The data Block Start

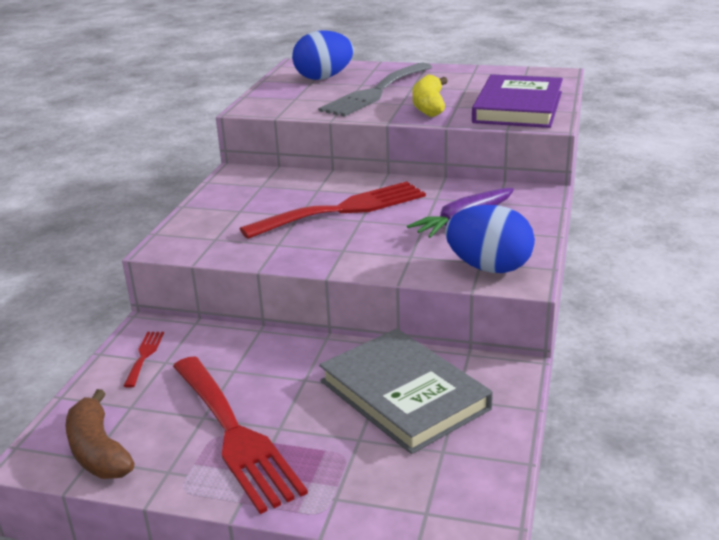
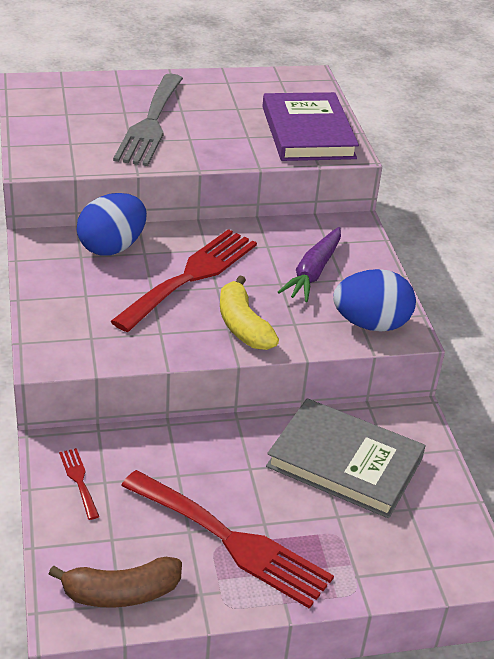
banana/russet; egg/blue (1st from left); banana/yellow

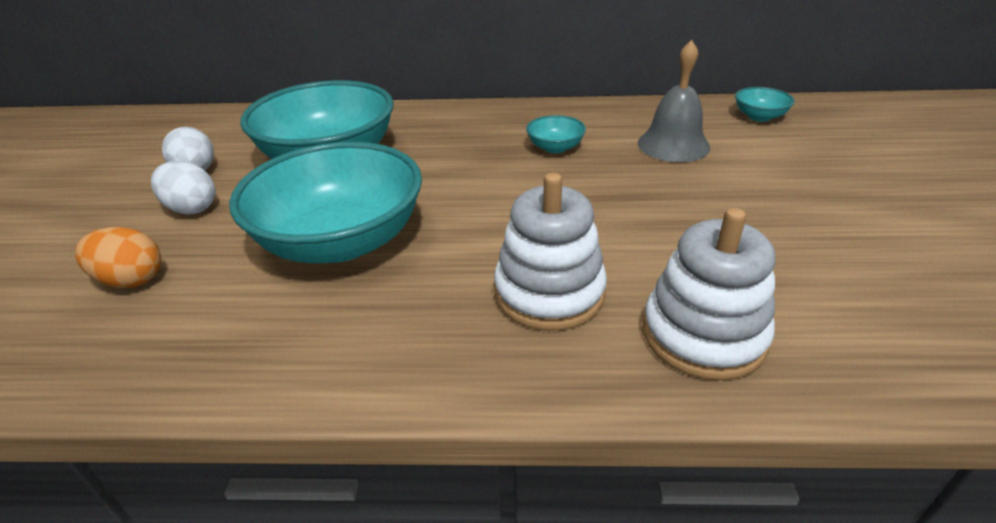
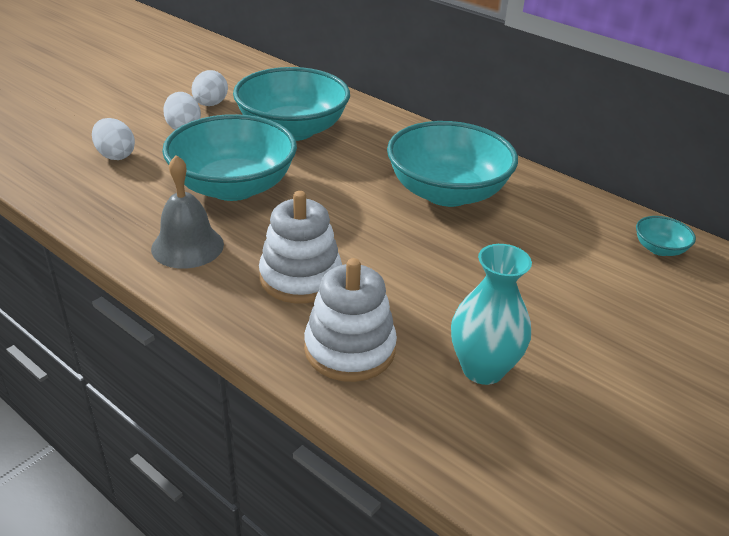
egg/white (1st from left); serving bowl/turquoise (3rd from left); hand bell/grey; tall vase/turquoise

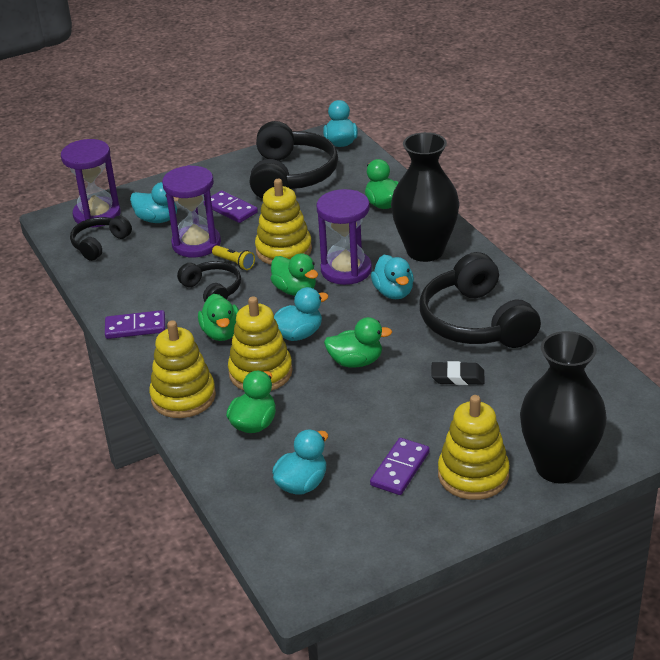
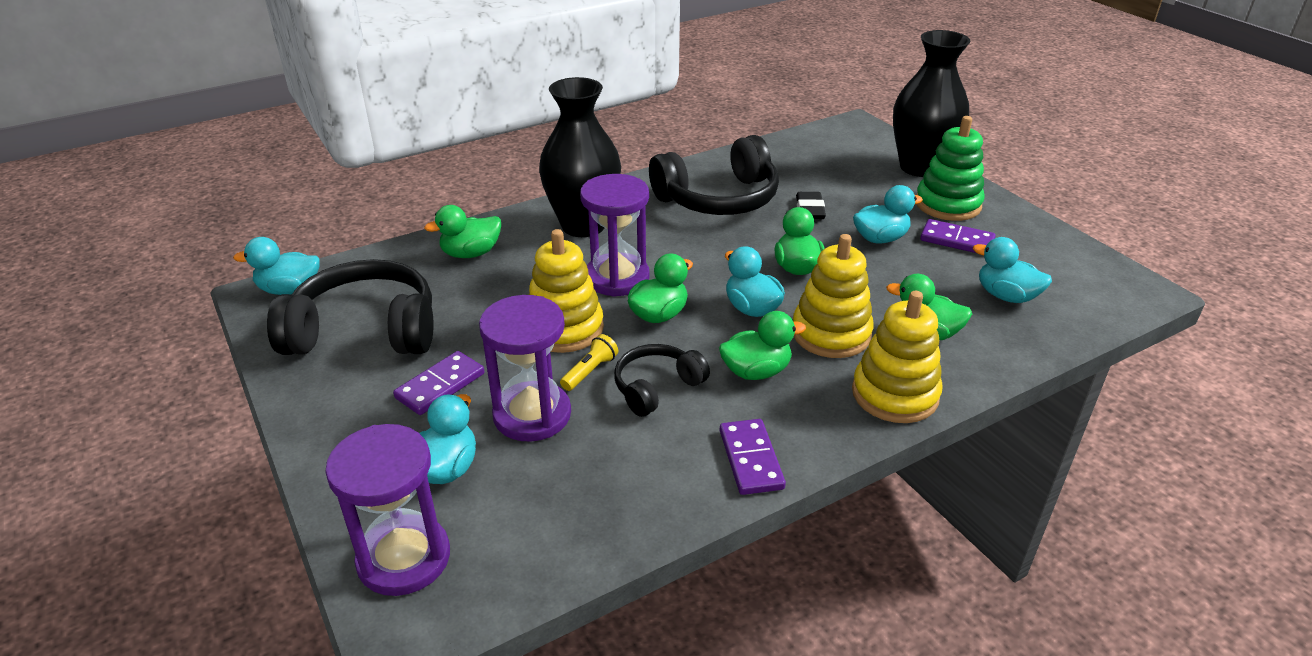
headset/jet-black (1st from left in the first image); toy duck/turquoise (4th from left); stacking rings/green

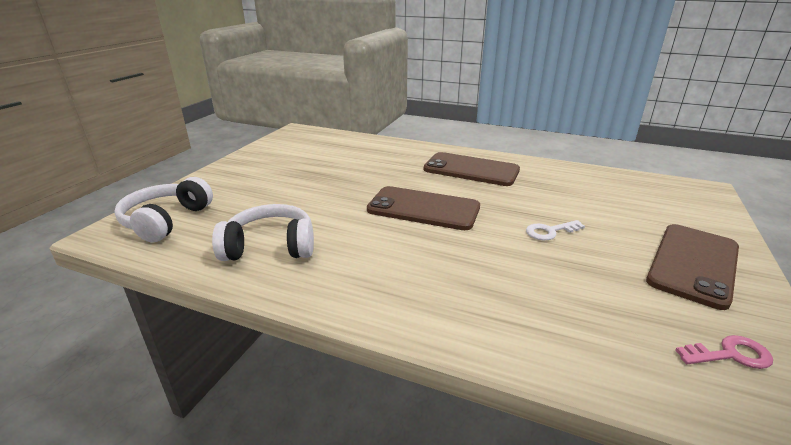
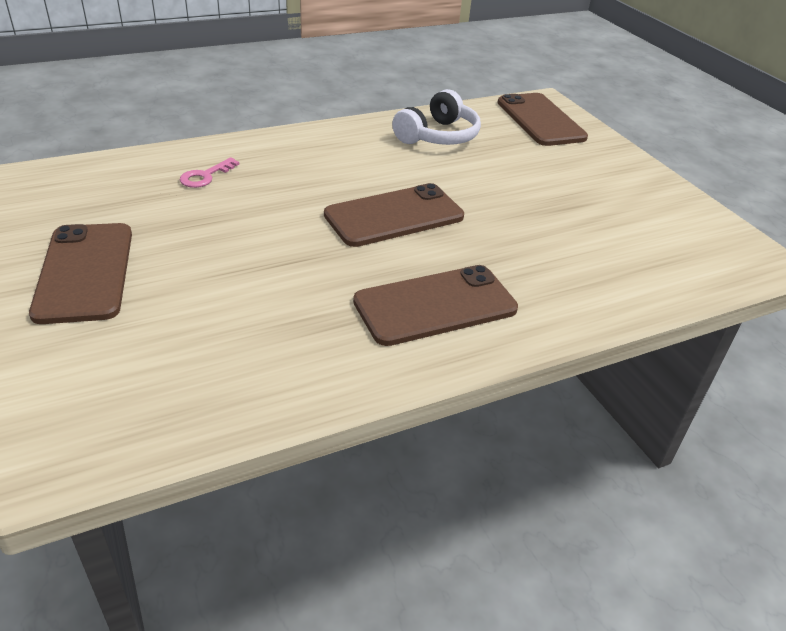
mobile phone/russet (4th from left); latchkey/white; latchkey/pink

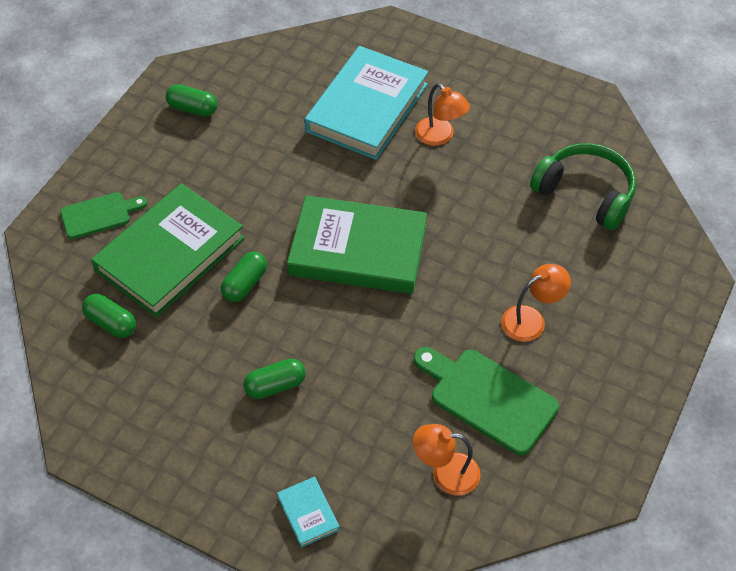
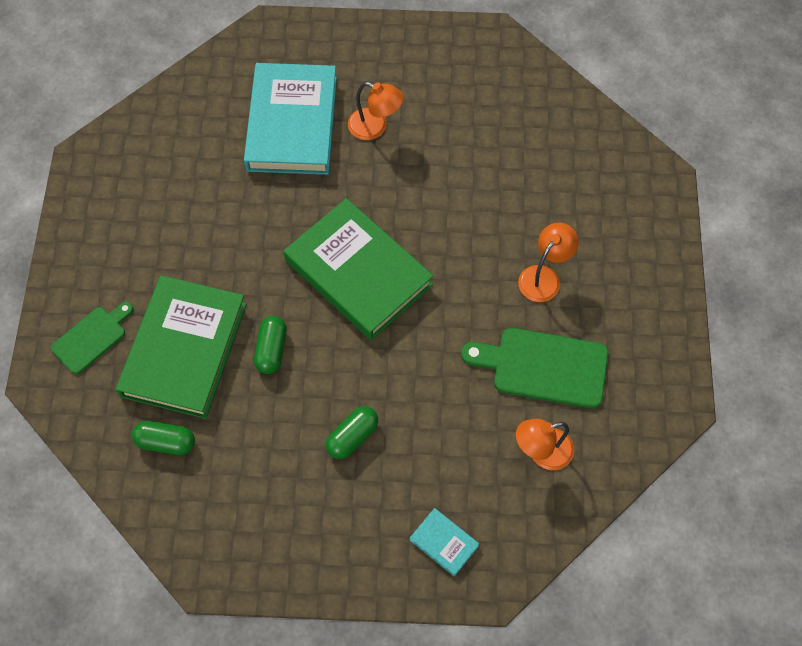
capsule/green (2nd from left in the first image); hardcover/green (2nd from left); headset/green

The data Block End

**Required work**
Once the pictures are removed, set down what remains of the entries above exactly.

**Completed exercise**
banana/russet; egg/blue (1st from left); banana/yellow

egg/white (1st from left); serving bowl/turquoise (3rd from left); hand bell/grey; tall vase/turquoise

headset/jet-black (1st from left in the first image); toy duck/turquoise (4th from left); stacking rings/green

mobile phone/russet (4th from left); latchkey/white; latchkey/pink

capsule/green (2nd from left in the first image); hardcover/green (2nd from left); headset/green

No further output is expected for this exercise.